EXERCISE DIRECTIONS — With the pictures excluded, retype the records that follow exactly.

◇ ◇ ◇ ◇ ◇

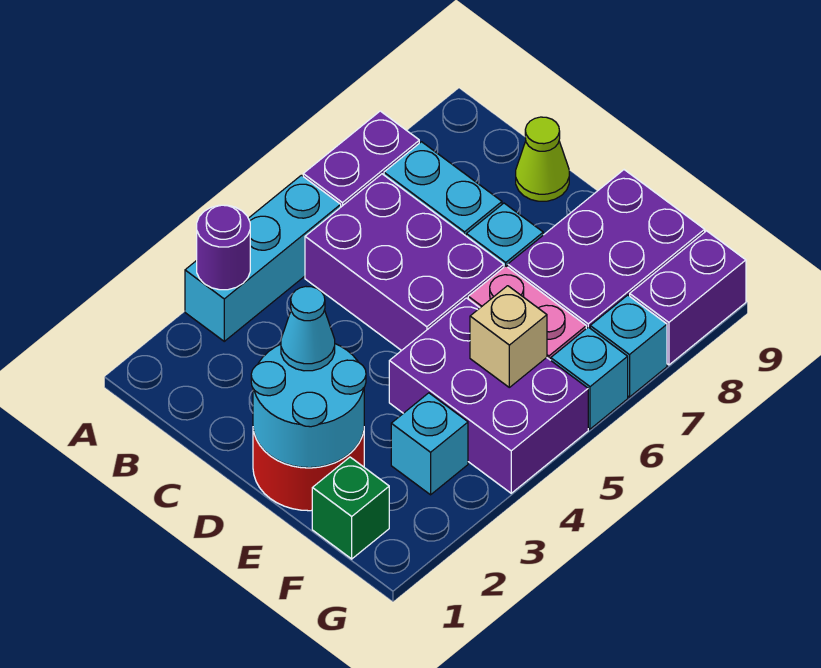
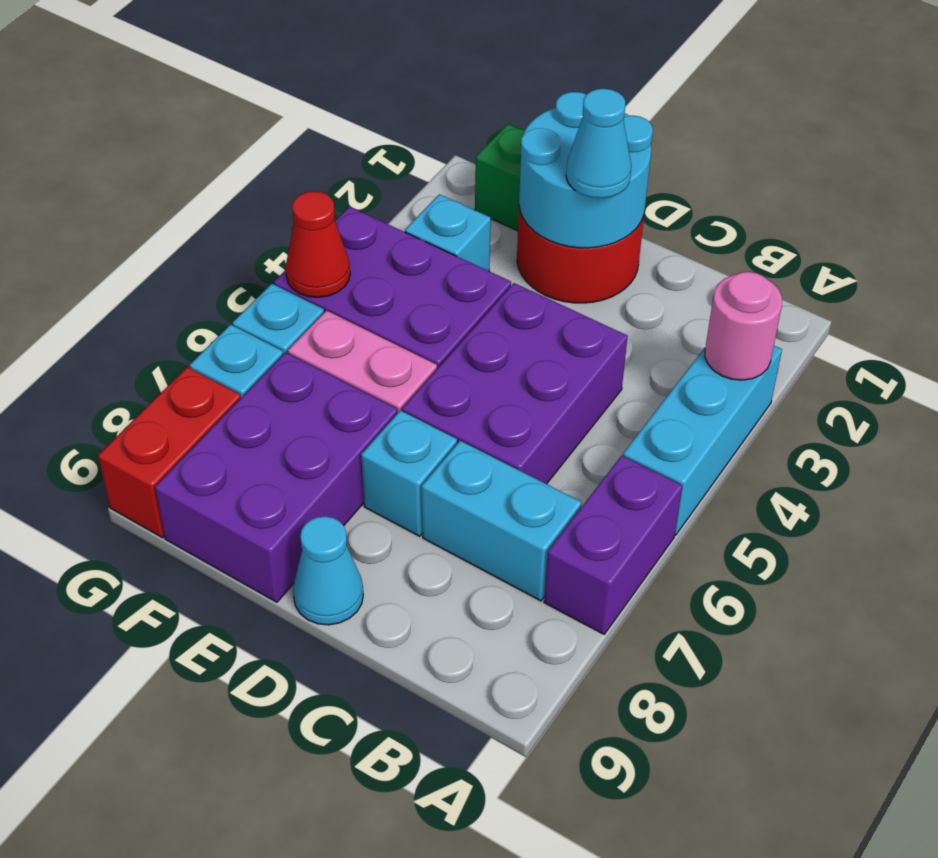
purple round brick A3 level 2 -> pink round brick A3 level 2
purple brick B5:D6 level 1 -> purple brick C4:D6 level 1
lime cone C9 level 1 -> none
none -> cyan cone D9 level 1
tan brick F5 level 2 -> none
none -> red cone G5 level 2
purple brick G8:G9 level 1 -> red brick G8:G9 level 1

◇ ◇ ◇ ◇ ◇

RESPONSE BELOW —
purple round brick A3 level 2 -> pink round brick A3 level 2
purple brick B5:D6 level 1 -> purple brick C4:D6 level 1
lime cone C9 level 1 -> none
none -> cyan cone D9 level 1
tan brick F5 level 2 -> none
none -> red cone G5 level 2
purple brick G8:G9 level 1 -> red brick G8:G9 level 1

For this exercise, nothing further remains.